(Items listed in a dataset)
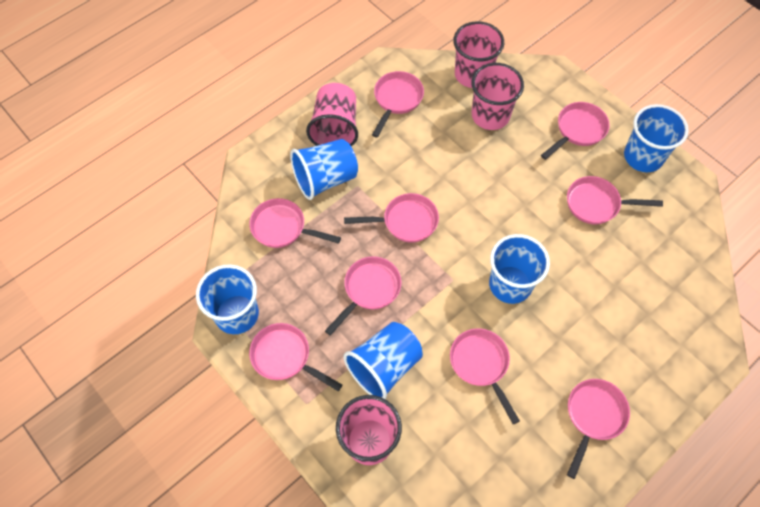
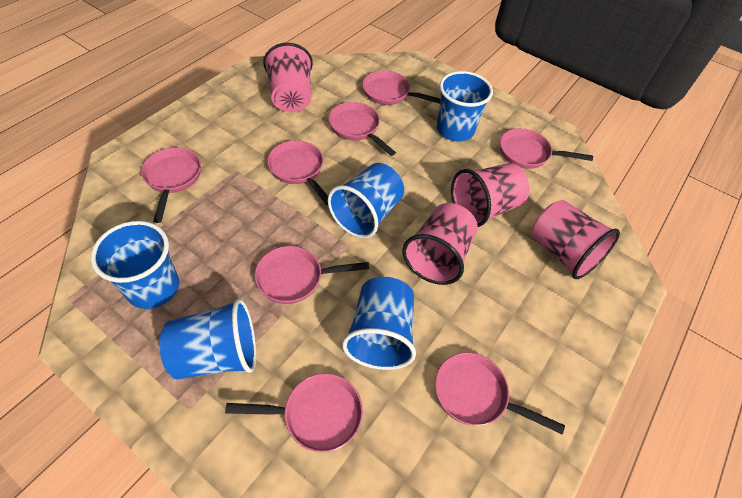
pink pan: 9 -> 8

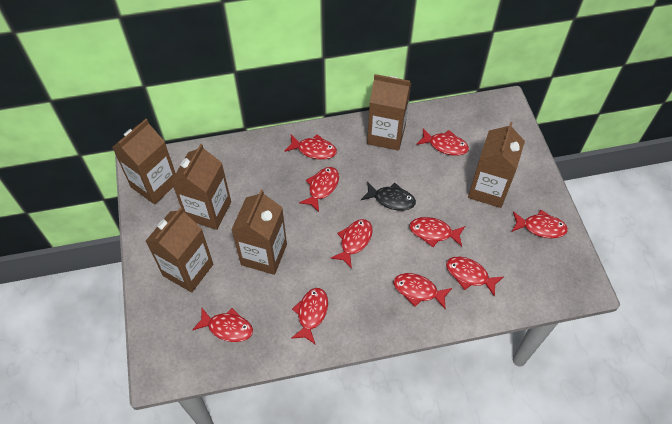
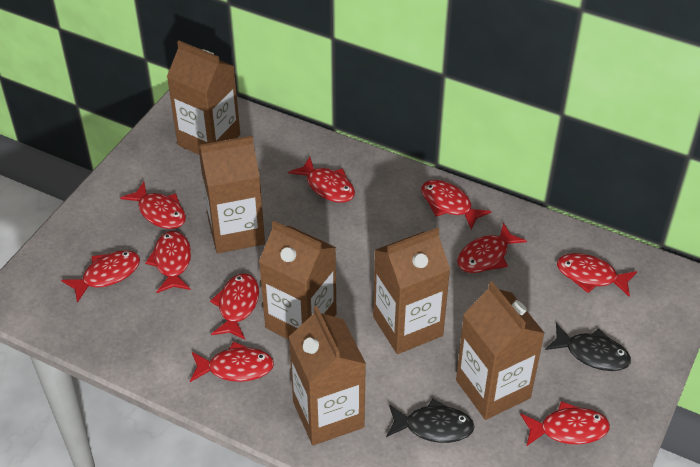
black fish: 1 -> 2

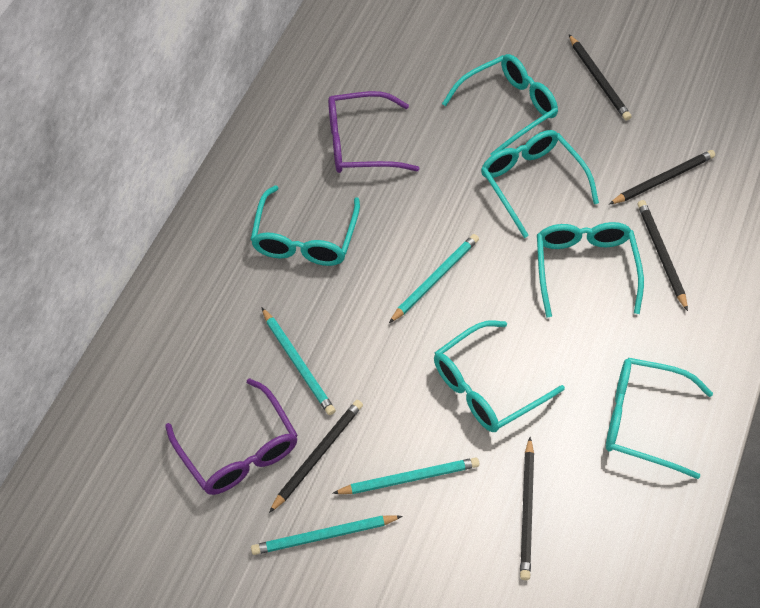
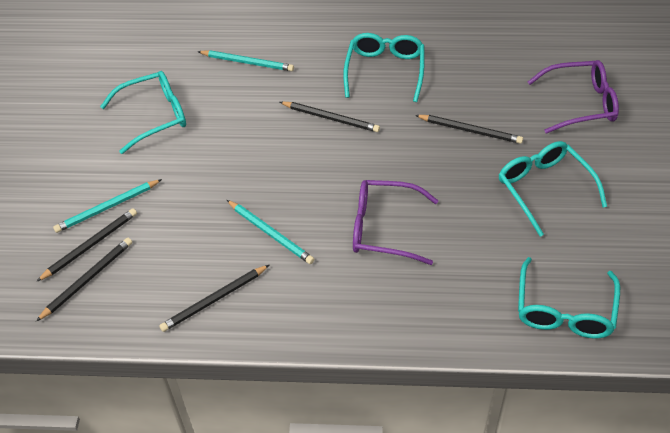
turquoise glasses: 6 -> 4
turquoise pencil: 4 -> 3

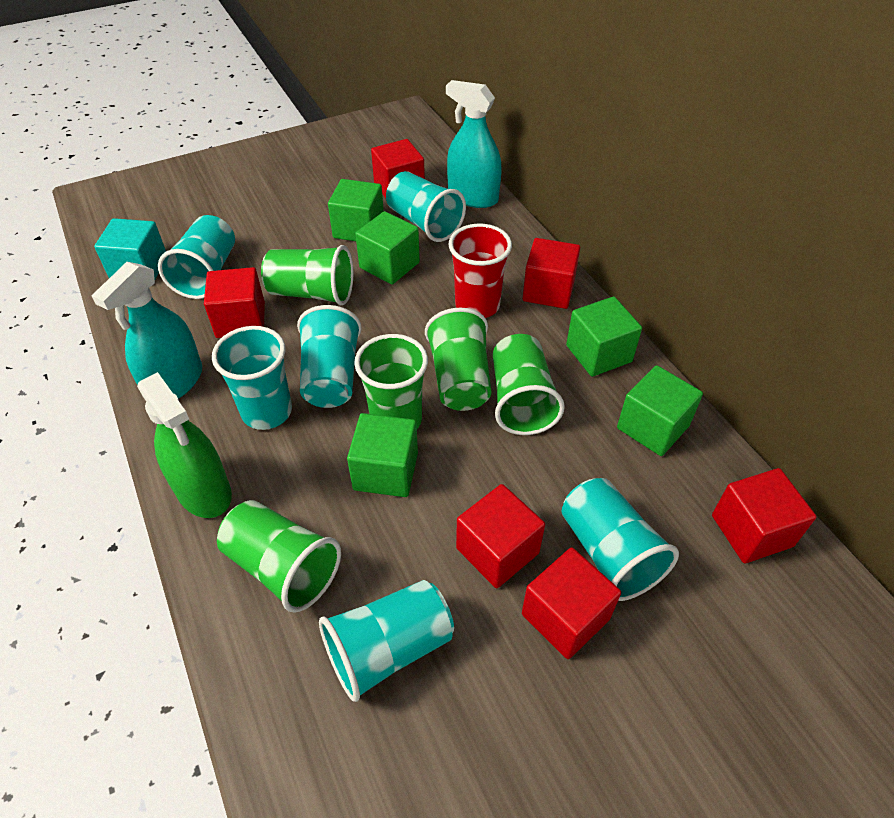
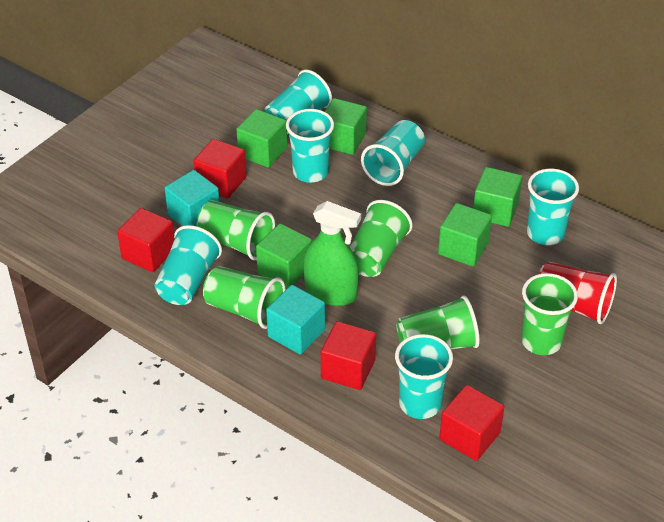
red cube: 6 -> 4
turquoise cube: 1 -> 2
turquoise spray bottle: 2 -> 0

Exercise> Write out the records above in full and exactly, with no pictures.

Solution>
pink pan: 9 -> 8

black fish: 1 -> 2

turquoise glasses: 6 -> 4
turquoise pencil: 4 -> 3

red cube: 6 -> 4
turquoise cube: 1 -> 2
turquoise spray bottle: 2 -> 0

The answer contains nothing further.